Go through the listing that follows and write it out exactly. Drop the pictures.

INPUT MATERIAL:
- Opening Delimiter -

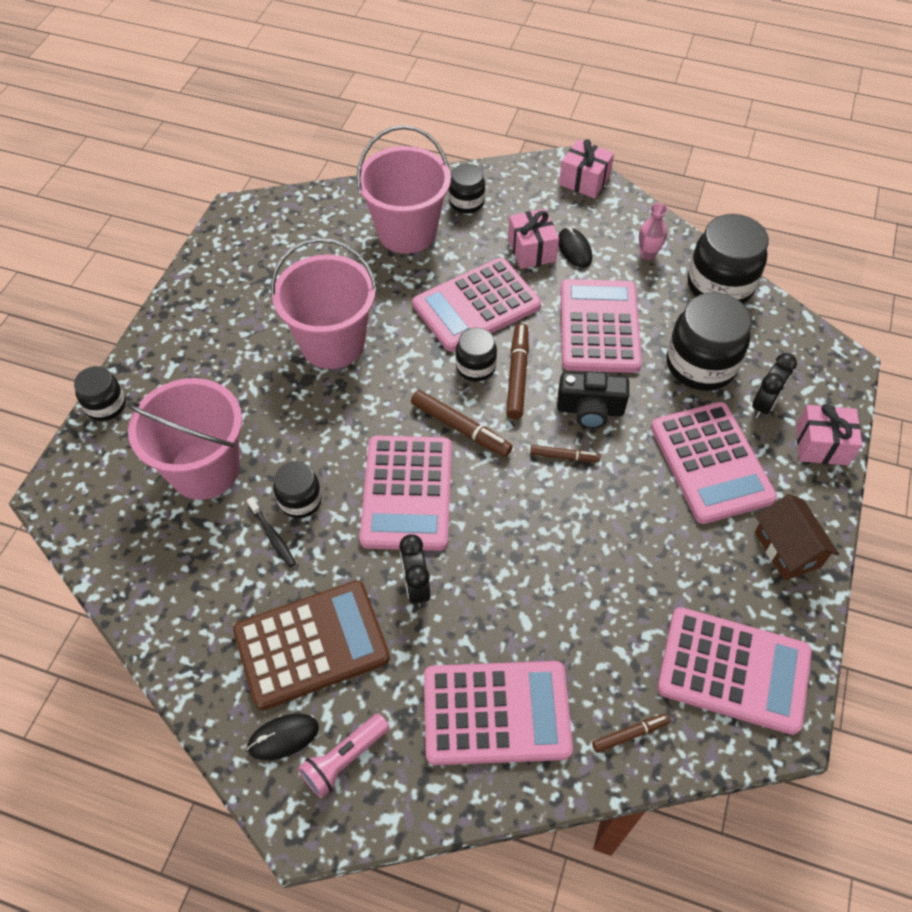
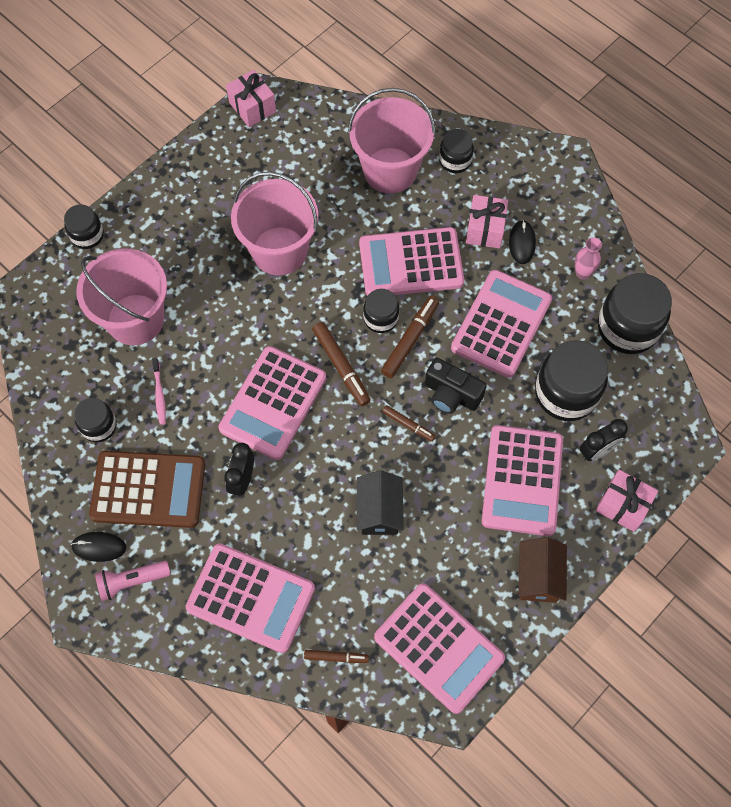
camera: 25 degrees right, 10 degrees up
(272, 536) = (159, 394): black toothbrush -> pink toothbrush
(300, 500) = (192, 375): black jar -> black jar (99, 426)
(584, 181) = (569, 178): pink gift -> pink gift (252, 107)
(585, 555) = (379, 511): none -> black house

- Closing Delimiter -

OUTPUT FOR THIS EXERCISE:
camera: 25 degrees right, 10 degrees up
(272, 536) = (159, 394): black toothbrush -> pink toothbrush
(300, 500) = (192, 375): black jar -> black jar (99, 426)
(584, 181) = (569, 178): pink gift -> pink gift (252, 107)
(585, 555) = (379, 511): none -> black house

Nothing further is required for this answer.